• TASK DETAILS: Without copying any picture, transcribe exactly the lines of the data below from the one containing "(460, 127) = (312, 95): yellow" through the one containing "(728, 395) = (367, 142): yellow".

• GIVEN RECORDS:
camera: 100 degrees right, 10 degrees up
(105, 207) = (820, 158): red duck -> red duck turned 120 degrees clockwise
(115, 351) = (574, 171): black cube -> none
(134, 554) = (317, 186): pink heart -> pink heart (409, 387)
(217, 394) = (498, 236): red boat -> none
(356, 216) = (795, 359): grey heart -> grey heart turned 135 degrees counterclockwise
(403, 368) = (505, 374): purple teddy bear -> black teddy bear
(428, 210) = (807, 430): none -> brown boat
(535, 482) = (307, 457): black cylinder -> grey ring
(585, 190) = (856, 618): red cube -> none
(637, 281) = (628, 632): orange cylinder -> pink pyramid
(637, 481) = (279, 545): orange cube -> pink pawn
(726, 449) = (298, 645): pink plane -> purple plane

...

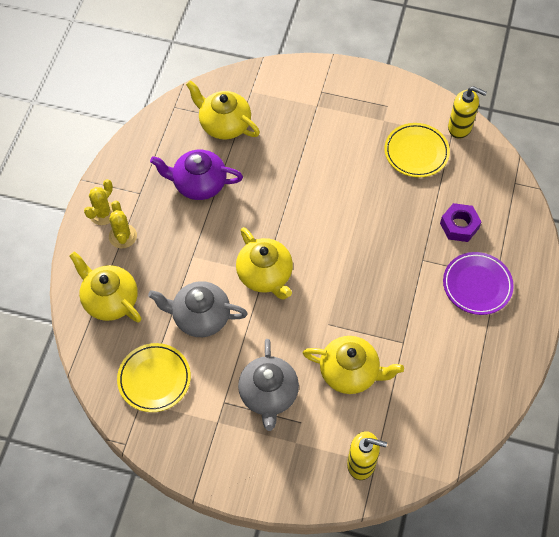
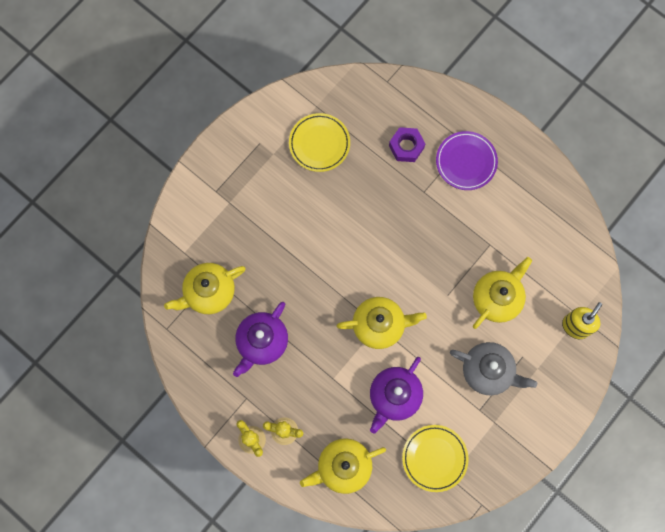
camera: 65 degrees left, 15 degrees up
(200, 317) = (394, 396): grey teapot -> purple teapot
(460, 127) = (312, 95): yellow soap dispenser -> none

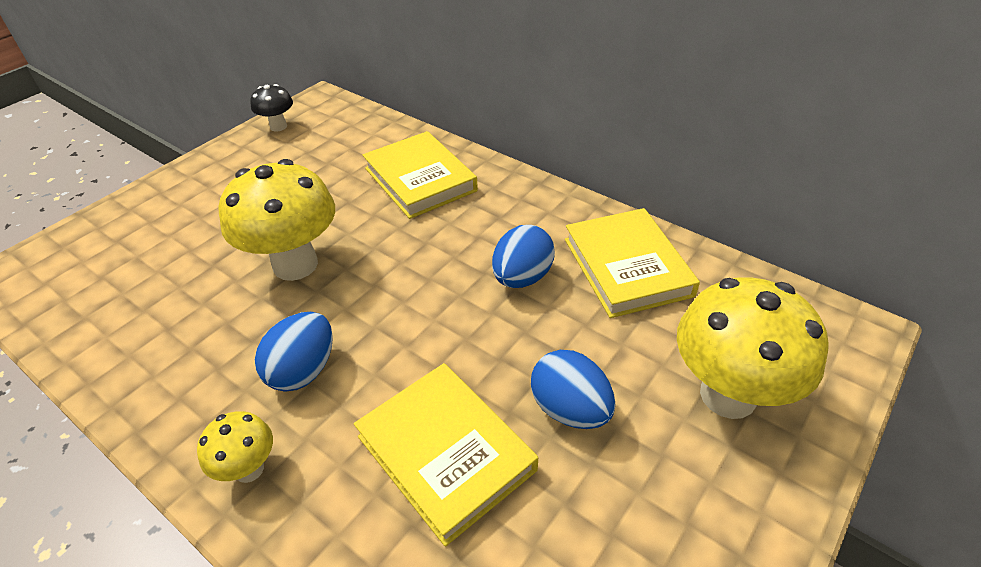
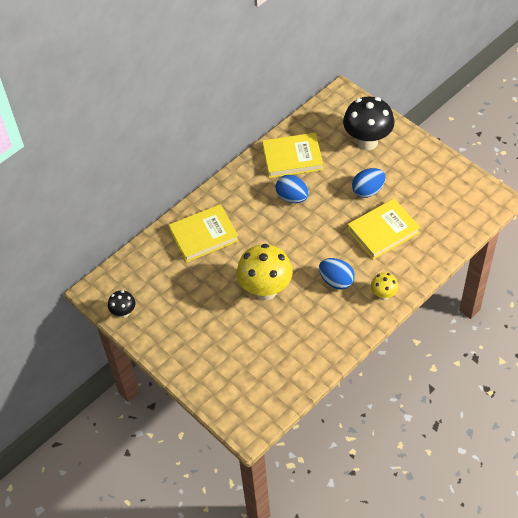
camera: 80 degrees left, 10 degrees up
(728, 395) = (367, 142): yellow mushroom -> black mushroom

• ANSWER BOX:
(460, 127) = (312, 95): yellow soap dispenser -> none

camera: 80 degrees left, 10 degrees up
(728, 395) = (367, 142): yellow mushroom -> black mushroom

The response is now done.